### TASK REQUIREMENTS
Excluding images, repeat the data exactly as given.

### DATA FOR THIS TASK
^^^^^^^^^^^^^^^^

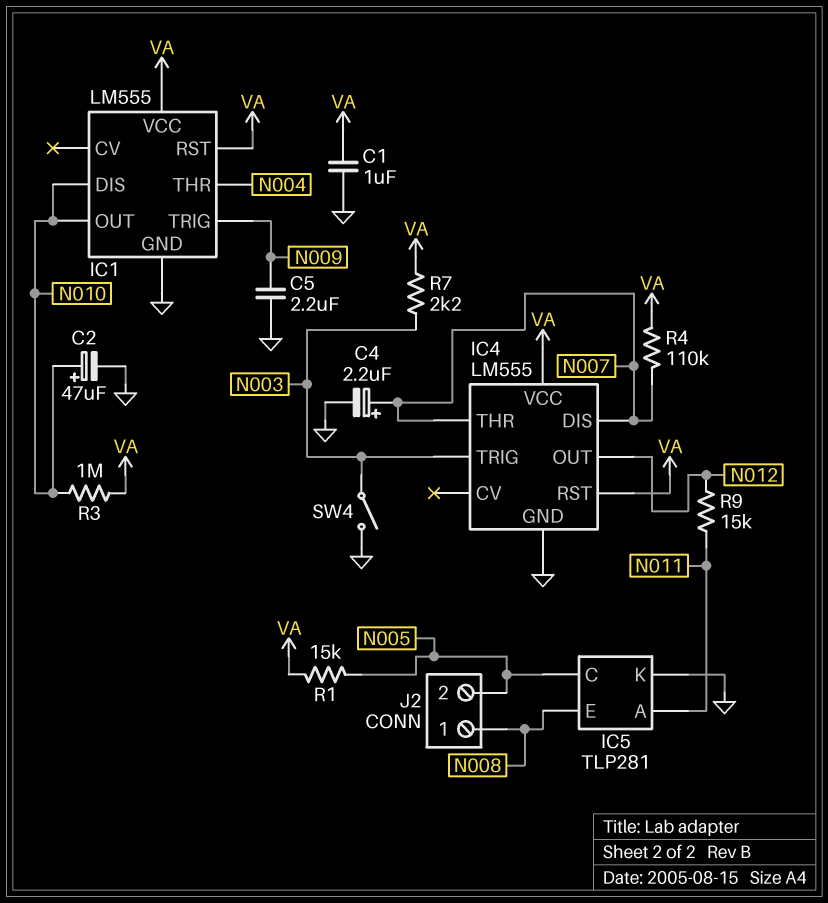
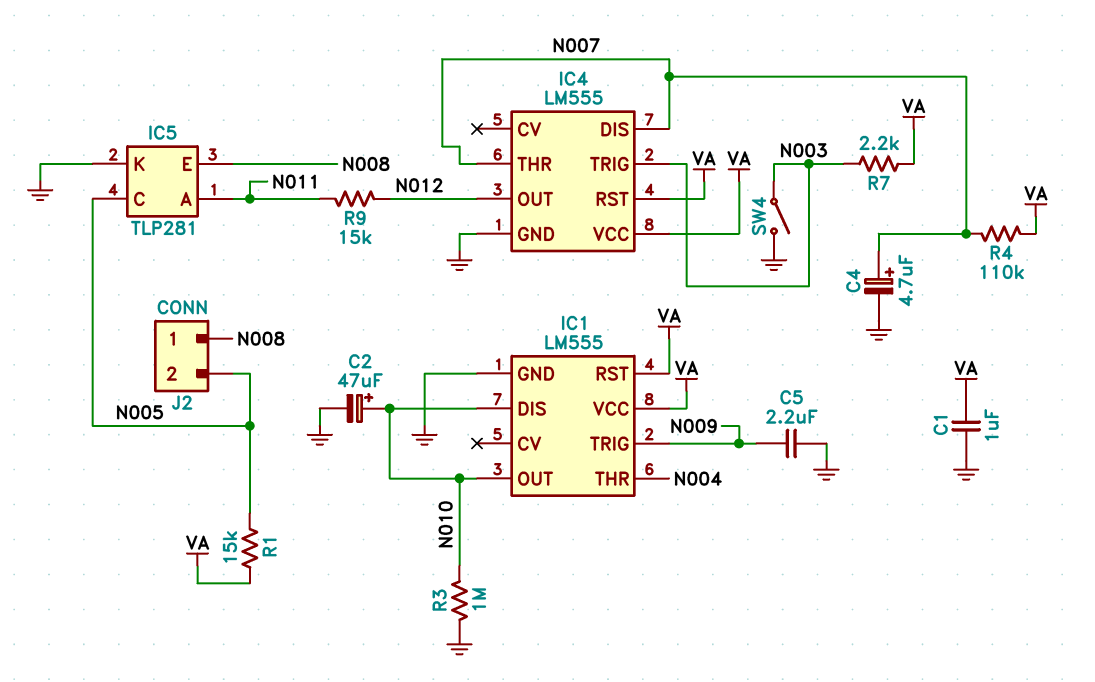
C4: 2.2uF (plus N007, minus GND) -> 4.7uF (plus N007, minus GND)
R3: 1M (N010, VA) -> 1M (GND, N010)

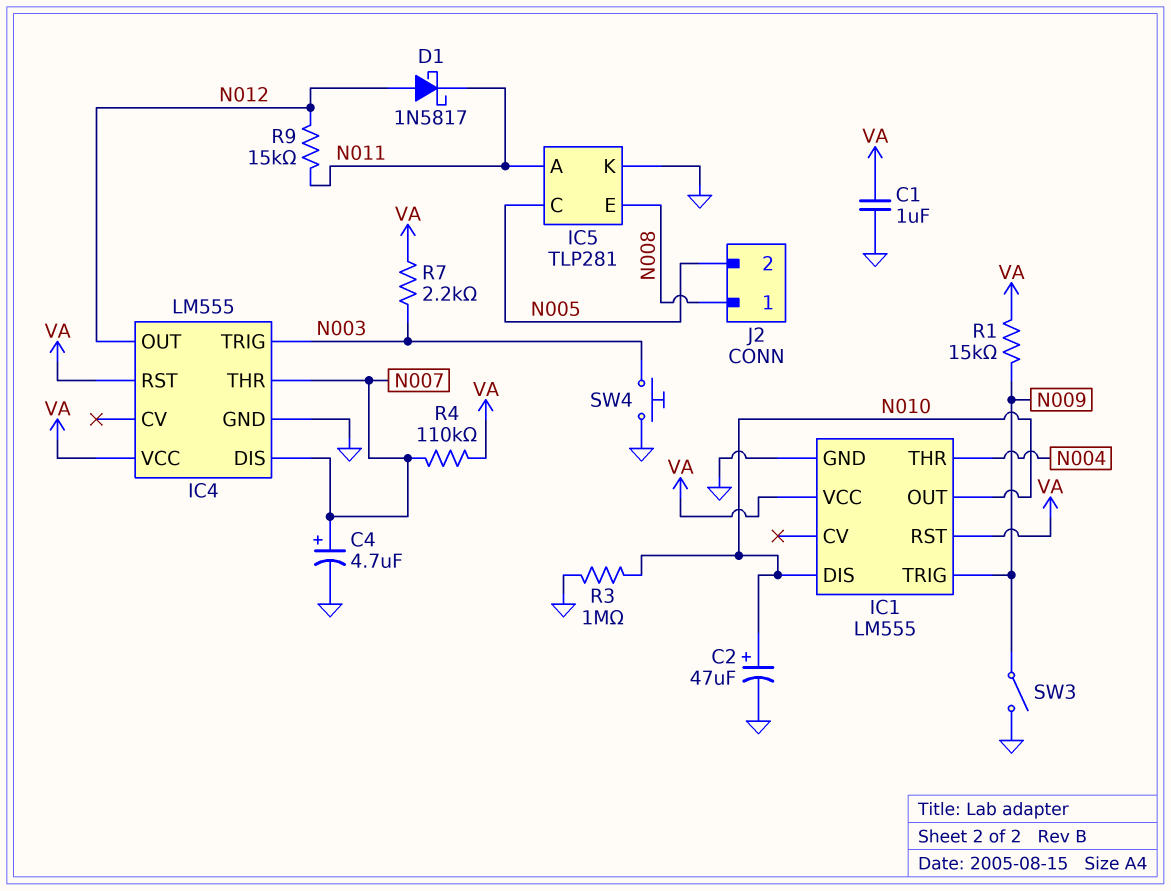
C5: 2.2uF (GND, N009) -> none
D1: none -> schottky 1N5817 (A N012, K N011)
R1: 15k (N005, VA) -> 15k (N009, VA)
SW3: none -> switch (GND, N009)
SW4: switch (GND, N003) -> button (GND, N003)

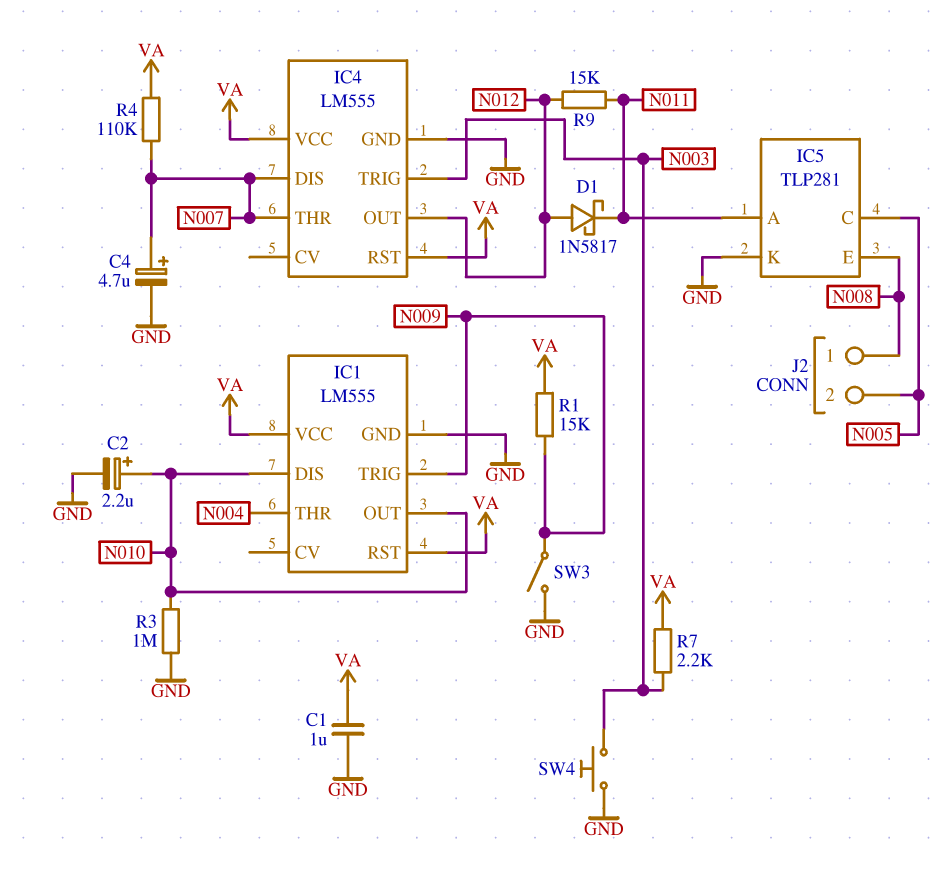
C2: 47uF (plus N010, minus GND) -> 2.2uF (plus N010, minus GND)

^^^^^^^^^^^^^^^^

### ANSWER SPACE
C4: 2.2uF (plus N007, minus GND) -> 4.7uF (plus N007, minus GND)
R3: 1M (N010, VA) -> 1M (GND, N010)

C5: 2.2uF (GND, N009) -> none
D1: none -> schottky 1N5817 (A N012, K N011)
R1: 15k (N005, VA) -> 15k (N009, VA)
SW3: none -> switch (GND, N009)
SW4: switch (GND, N003) -> button (GND, N003)

C2: 47uF (plus N010, minus GND) -> 2.2uF (plus N010, minus GND)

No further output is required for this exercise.